DATA SUPPLIED:
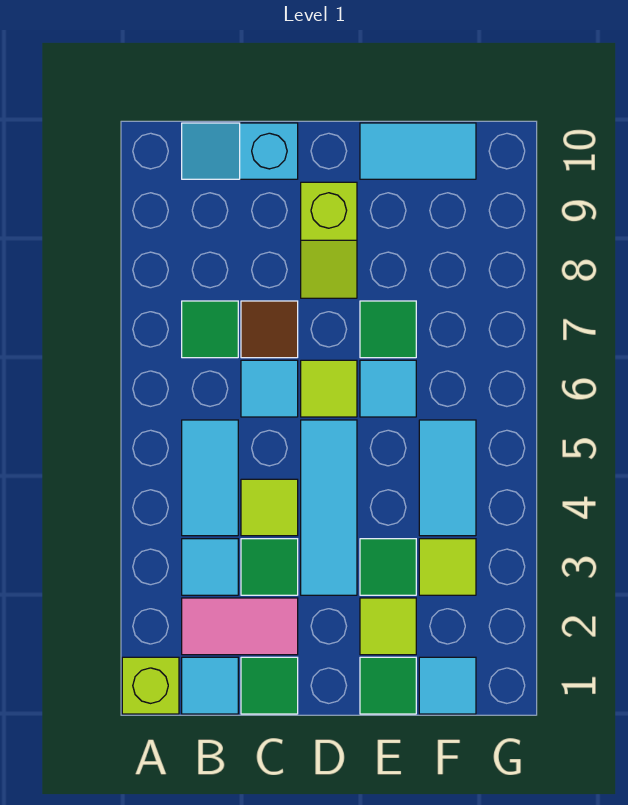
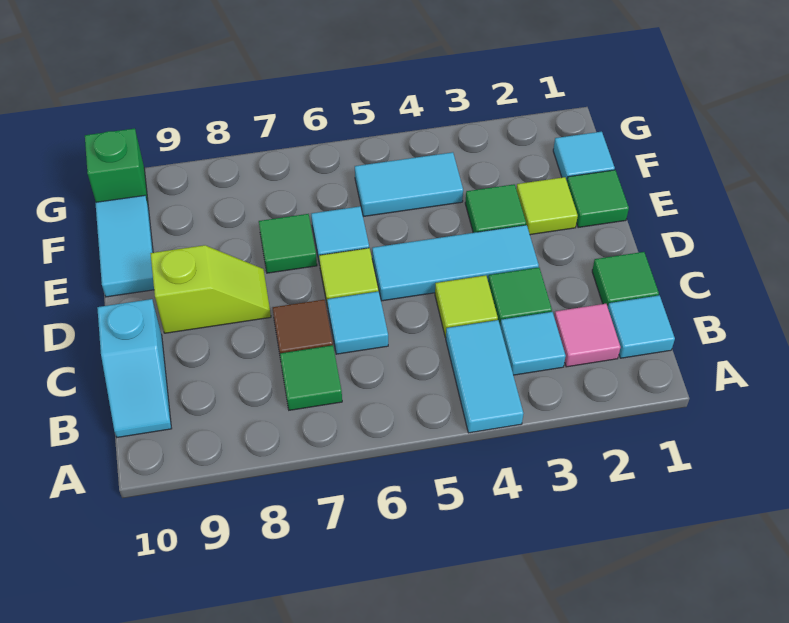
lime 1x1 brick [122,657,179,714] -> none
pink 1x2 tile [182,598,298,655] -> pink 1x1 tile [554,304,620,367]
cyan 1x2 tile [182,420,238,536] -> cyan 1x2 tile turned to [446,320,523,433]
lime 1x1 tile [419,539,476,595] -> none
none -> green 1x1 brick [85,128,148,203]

EXERCISE INSTRUCTIONS: Beginning at the line that holds "lime 1x1 tile [419,539,476,595] -> none", reproduce the lines exactly up to and including the final line of the entries.

EXERCISE RESULT:
lime 1x1 tile [419,539,476,595] -> none
none -> green 1x1 brick [85,128,148,203]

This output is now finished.